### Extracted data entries
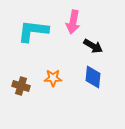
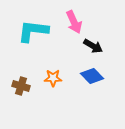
pink arrow: moved 1 px right; rotated 35 degrees counterclockwise
blue diamond: moved 1 px left, 1 px up; rotated 50 degrees counterclockwise
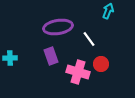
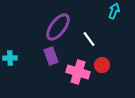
cyan arrow: moved 6 px right
purple ellipse: rotated 44 degrees counterclockwise
red circle: moved 1 px right, 1 px down
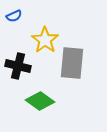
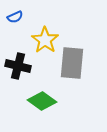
blue semicircle: moved 1 px right, 1 px down
green diamond: moved 2 px right
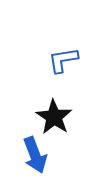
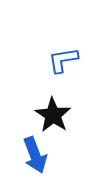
black star: moved 1 px left, 2 px up
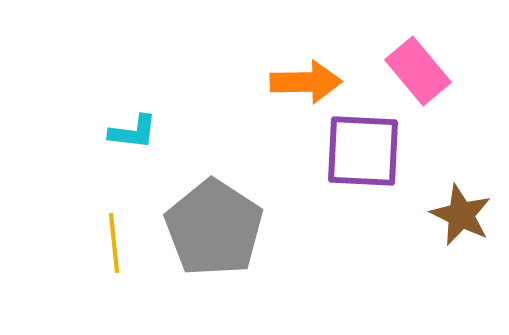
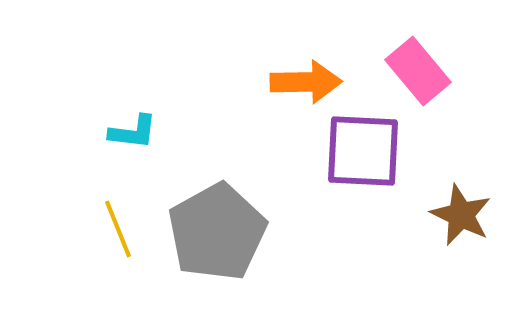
gray pentagon: moved 3 px right, 4 px down; rotated 10 degrees clockwise
yellow line: moved 4 px right, 14 px up; rotated 16 degrees counterclockwise
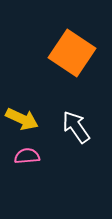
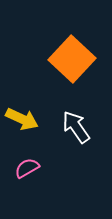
orange square: moved 6 px down; rotated 9 degrees clockwise
pink semicircle: moved 12 px down; rotated 25 degrees counterclockwise
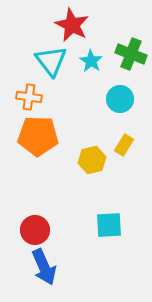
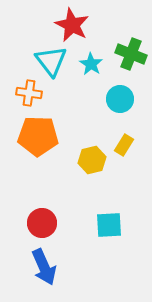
cyan star: moved 3 px down
orange cross: moved 4 px up
red circle: moved 7 px right, 7 px up
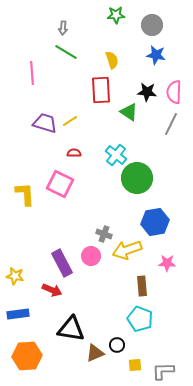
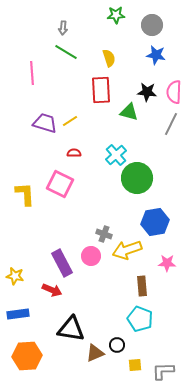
yellow semicircle: moved 3 px left, 2 px up
green triangle: rotated 18 degrees counterclockwise
cyan cross: rotated 10 degrees clockwise
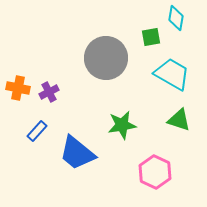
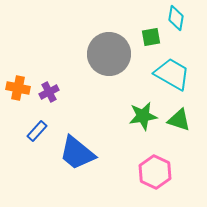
gray circle: moved 3 px right, 4 px up
green star: moved 21 px right, 9 px up
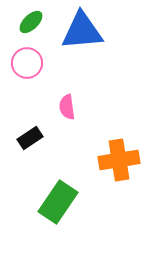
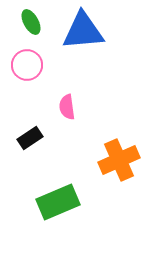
green ellipse: rotated 75 degrees counterclockwise
blue triangle: moved 1 px right
pink circle: moved 2 px down
orange cross: rotated 15 degrees counterclockwise
green rectangle: rotated 33 degrees clockwise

### Exercise details
Every line in the data that holds the string "left" should be returned.

### Response
blue diamond: moved 1 px left, 1 px up; rotated 50 degrees counterclockwise
black star: moved 1 px left, 2 px up
yellow semicircle: moved 3 px left, 2 px up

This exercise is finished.